──────── Provided records

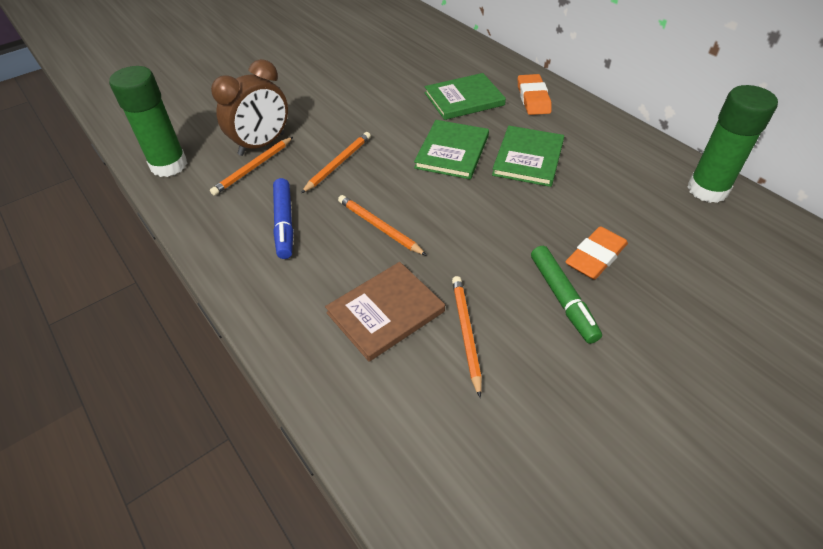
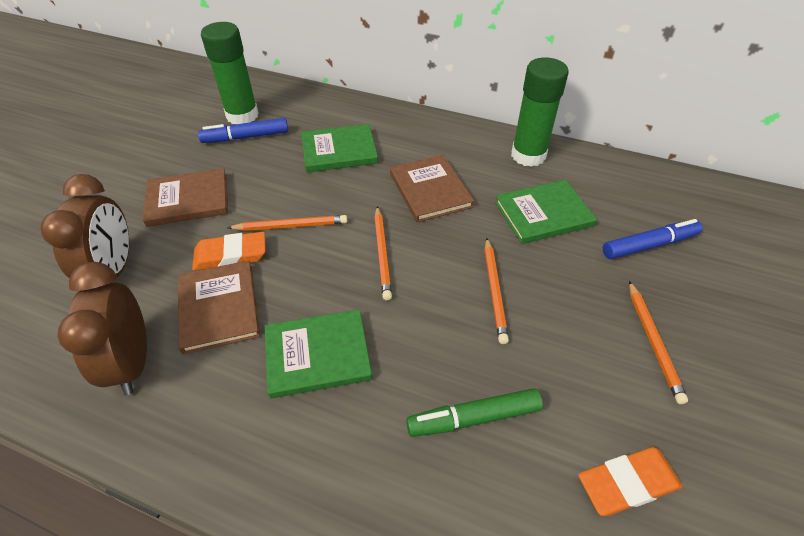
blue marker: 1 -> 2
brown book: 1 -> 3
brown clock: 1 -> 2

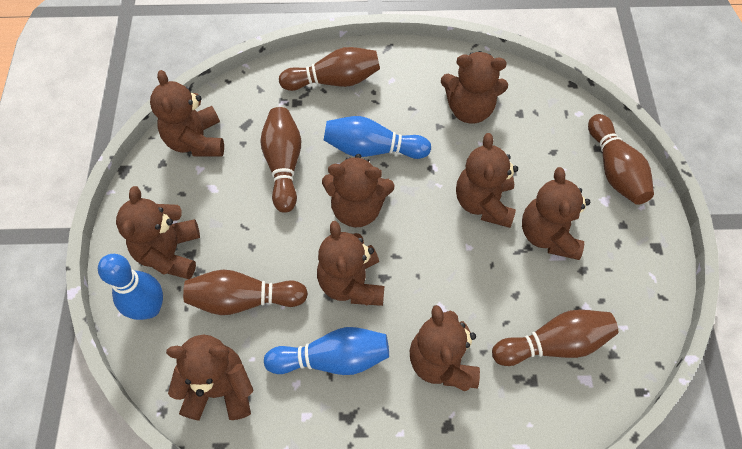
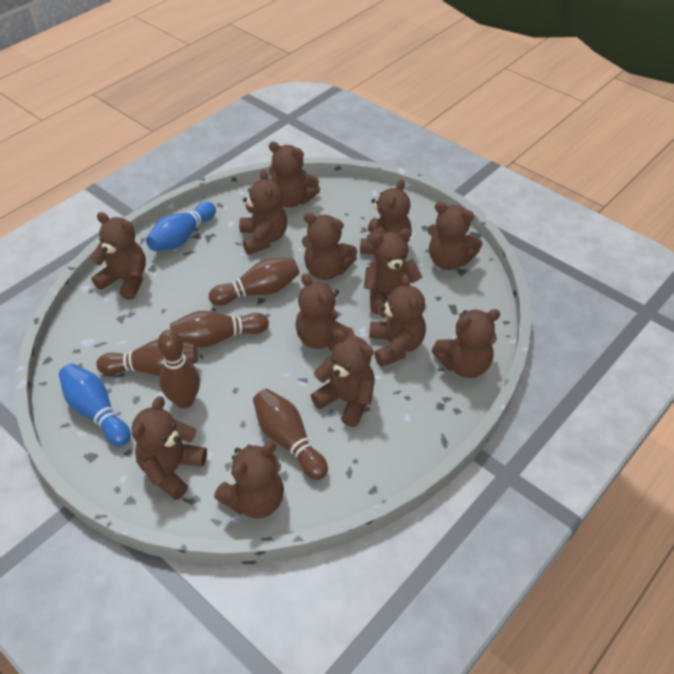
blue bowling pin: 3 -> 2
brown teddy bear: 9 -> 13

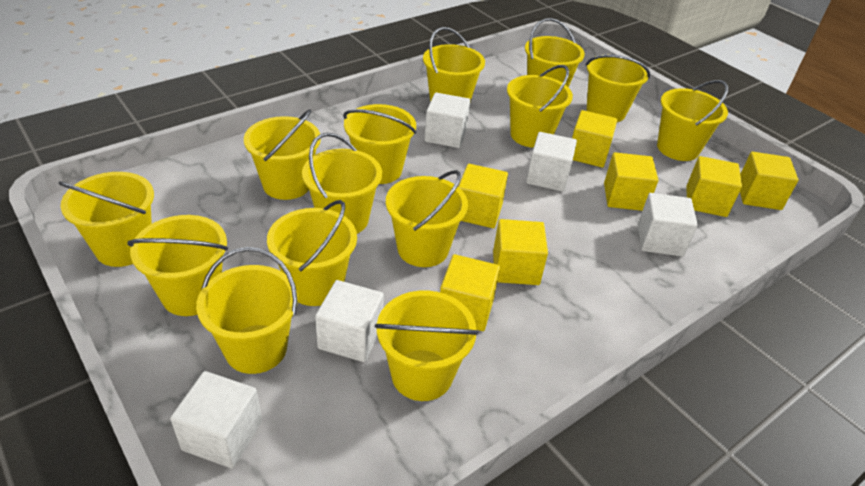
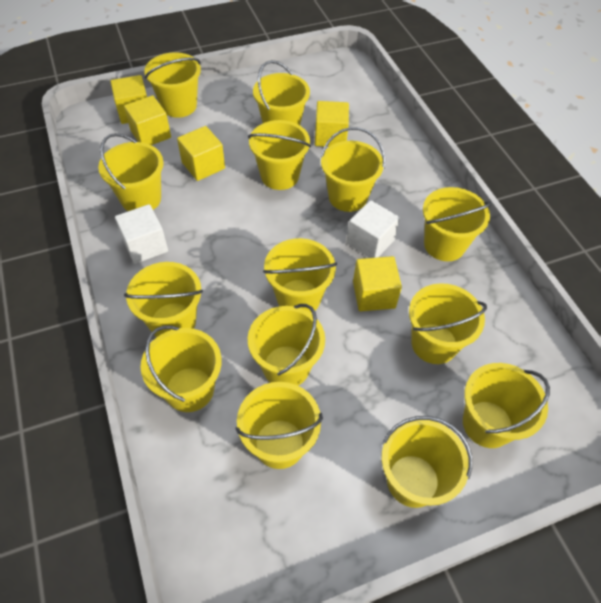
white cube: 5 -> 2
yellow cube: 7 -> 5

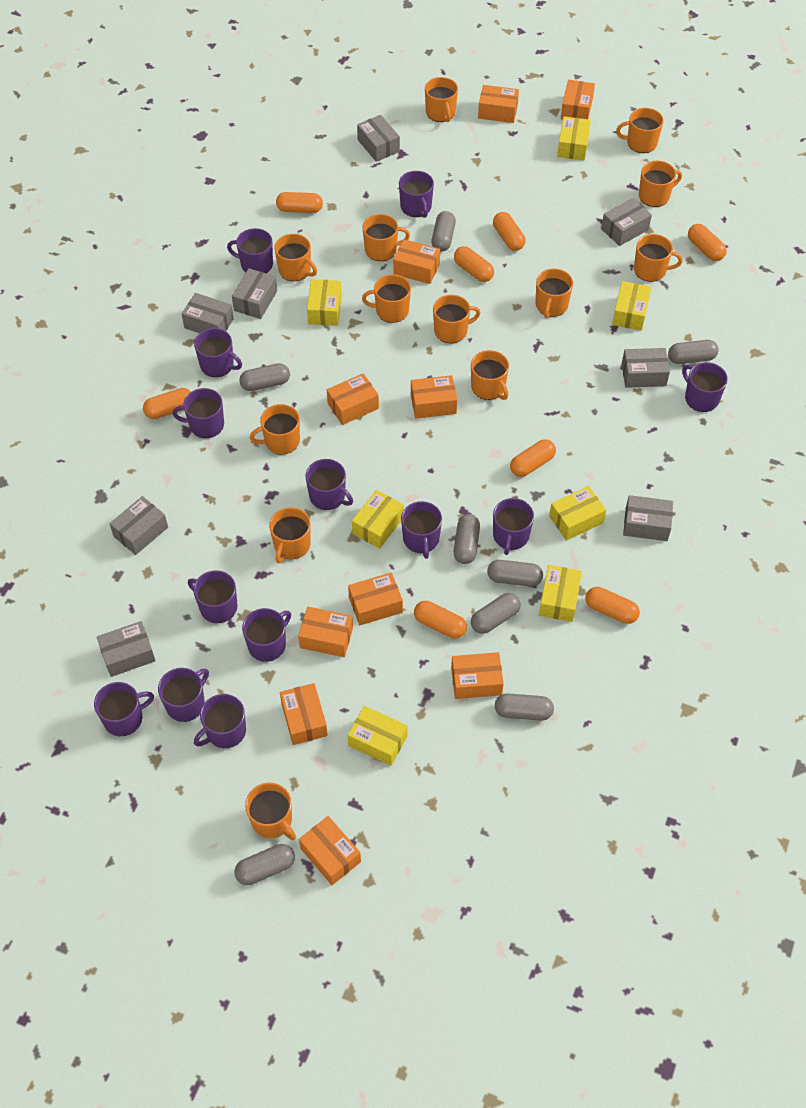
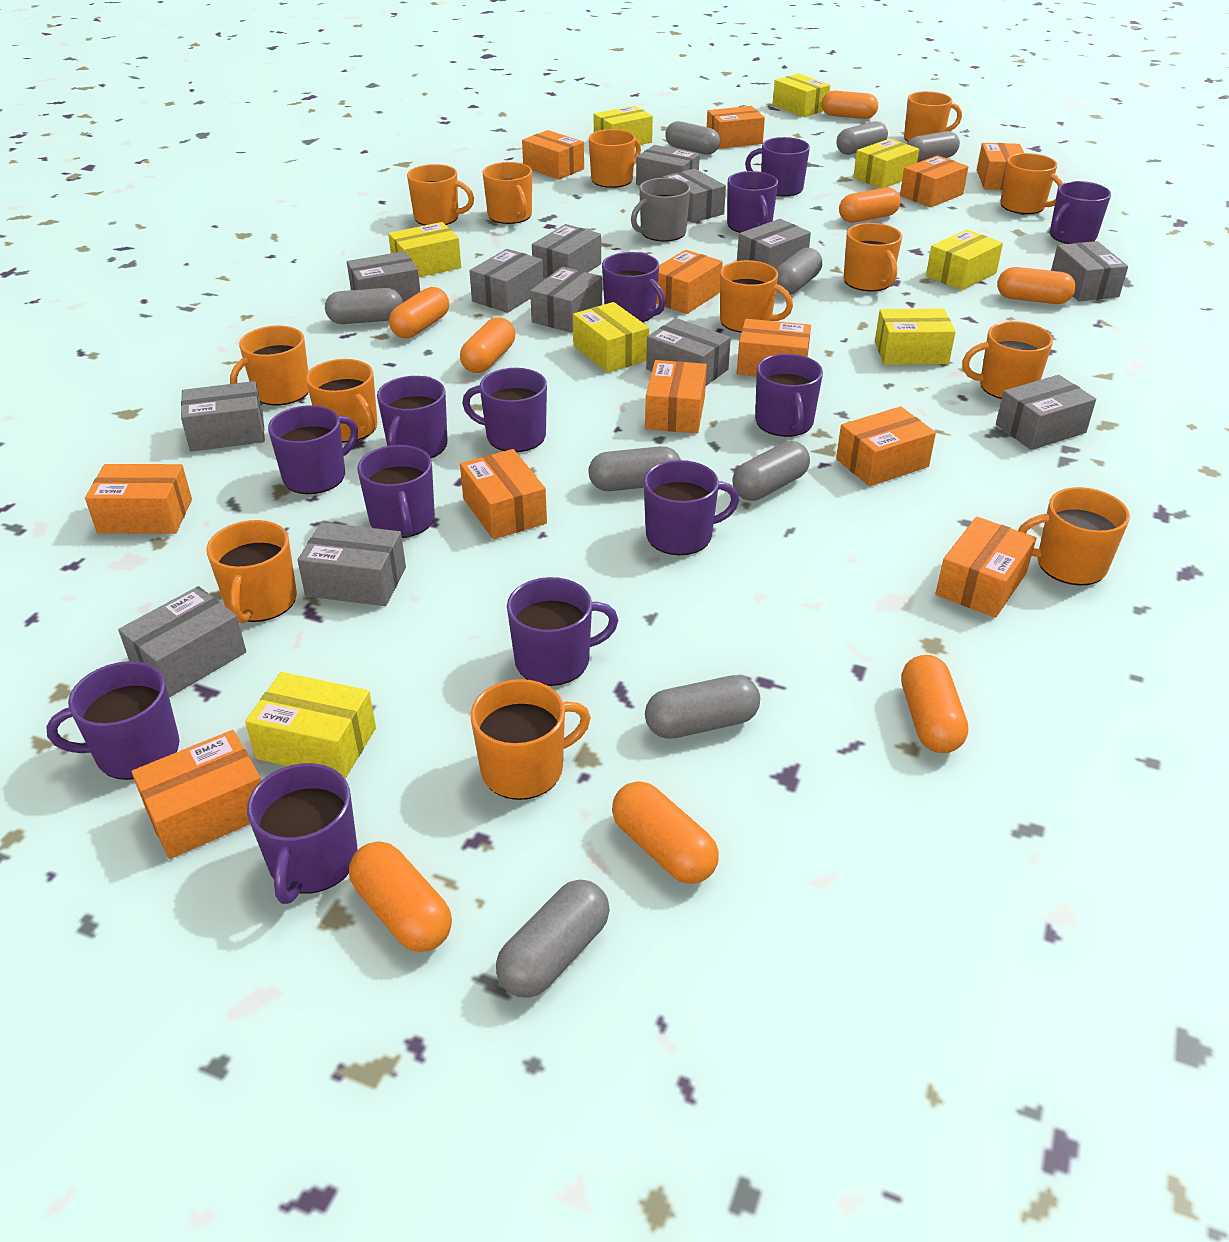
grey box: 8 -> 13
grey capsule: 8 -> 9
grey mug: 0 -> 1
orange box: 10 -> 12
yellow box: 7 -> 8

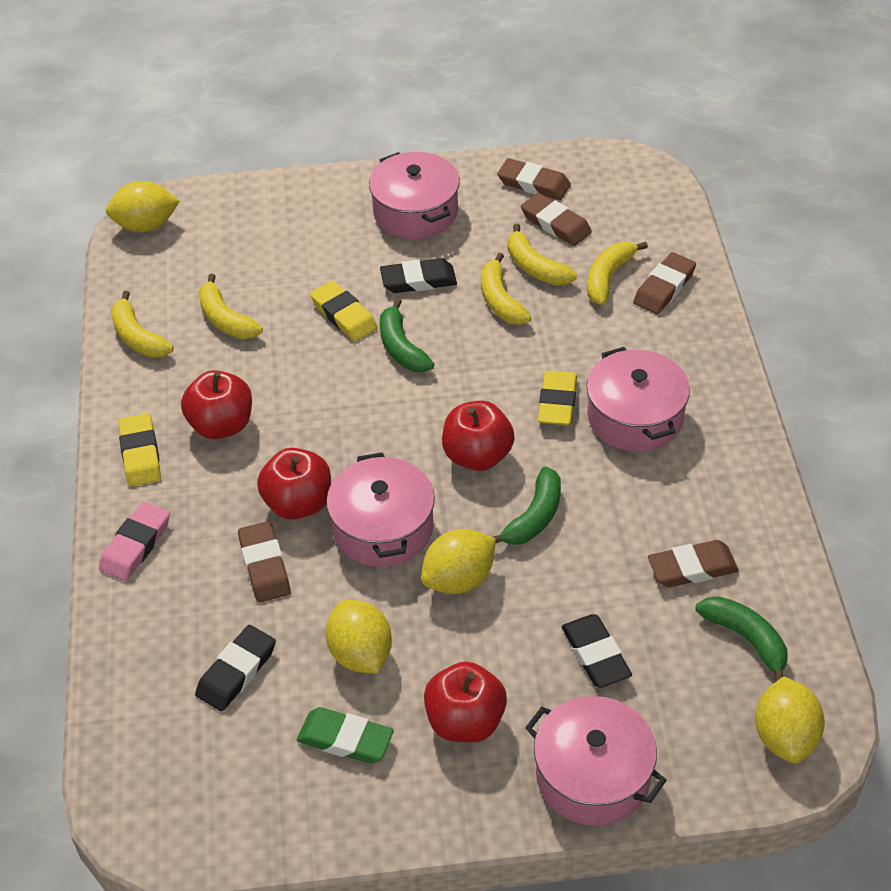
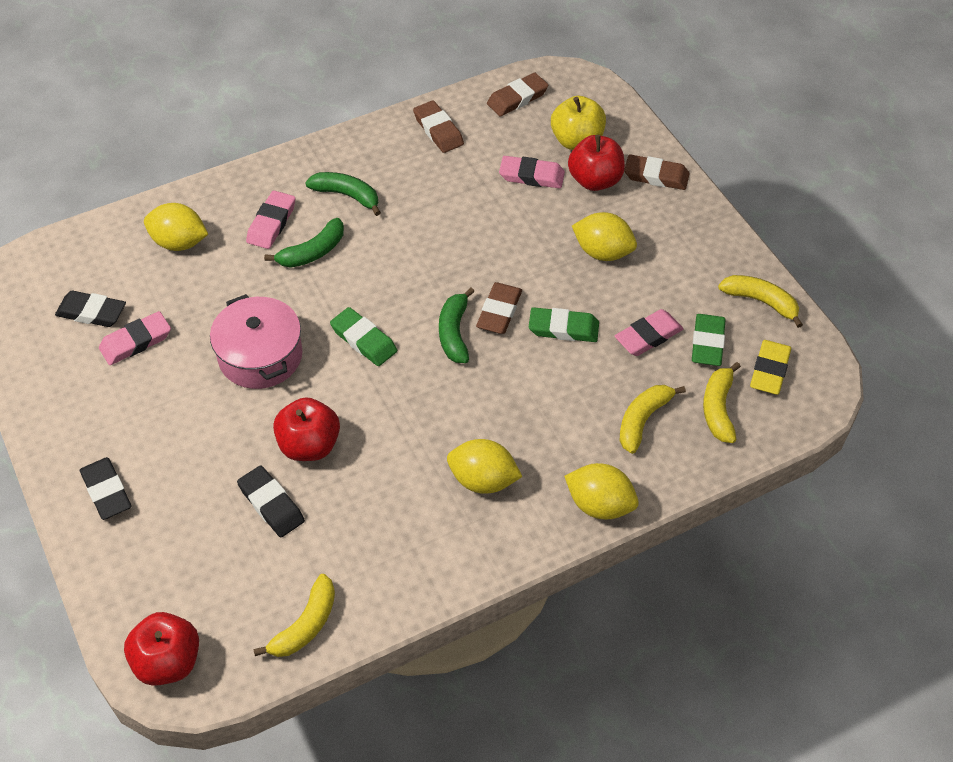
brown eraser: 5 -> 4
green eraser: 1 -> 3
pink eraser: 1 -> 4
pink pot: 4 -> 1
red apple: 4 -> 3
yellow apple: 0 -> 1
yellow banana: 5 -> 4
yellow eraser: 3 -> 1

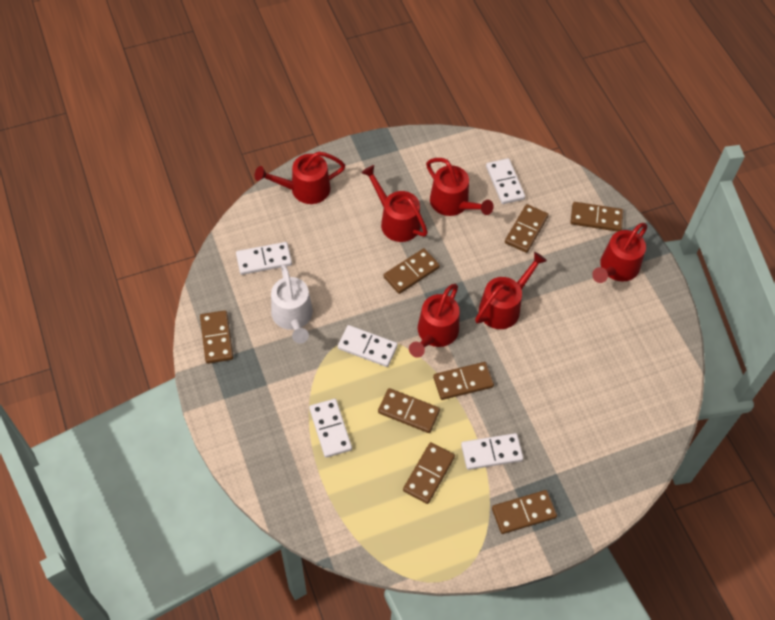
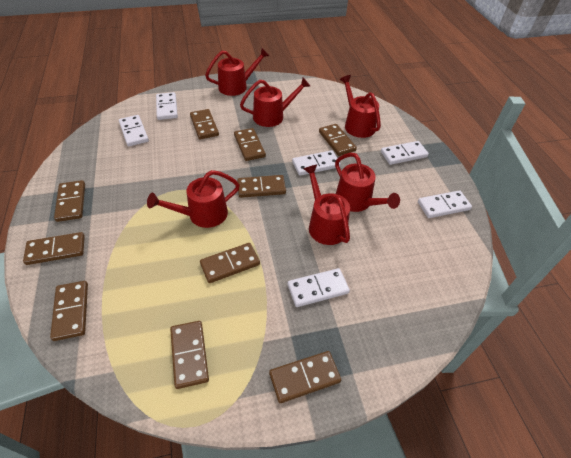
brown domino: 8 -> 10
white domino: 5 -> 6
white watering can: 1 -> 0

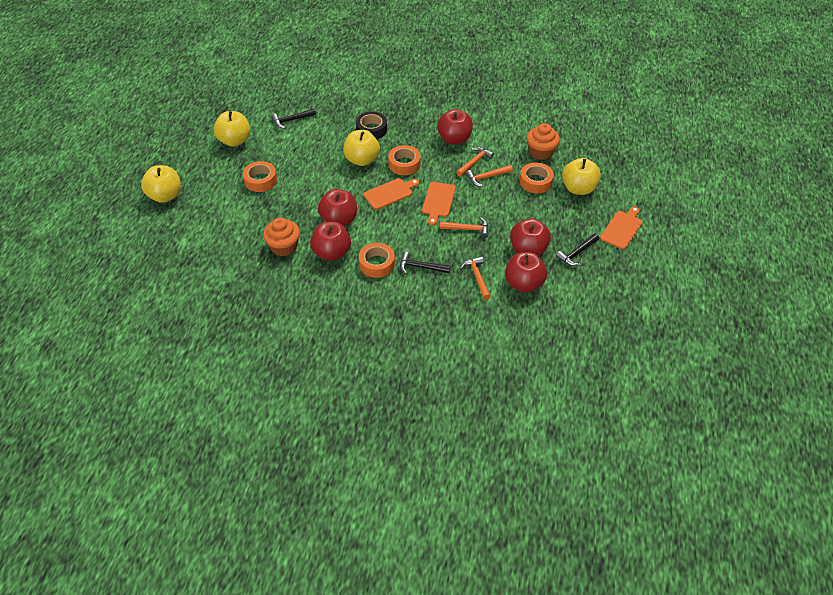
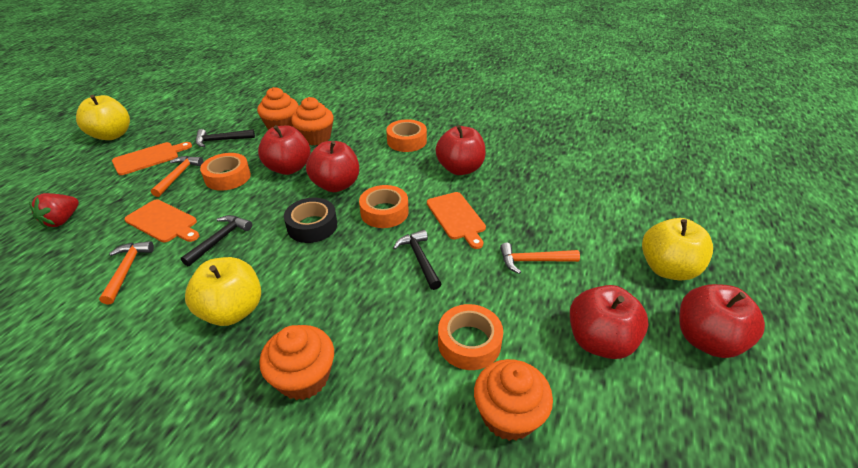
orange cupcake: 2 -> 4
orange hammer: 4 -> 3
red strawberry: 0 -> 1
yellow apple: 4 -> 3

────────────────

What the exercise asks. An exact copy is needed of the lines running from the one with "yellow apple: 0 -> 1" through the end of the data above, and of those lines only, without pictures.

Exercise output.
yellow apple: 0 -> 1
yellow banana: 5 -> 4
yellow eraser: 3 -> 1

brown domino: 8 -> 10
white domino: 5 -> 6
white watering can: 1 -> 0

orange cupcake: 2 -> 4
orange hammer: 4 -> 3
red strawberry: 0 -> 1
yellow apple: 4 -> 3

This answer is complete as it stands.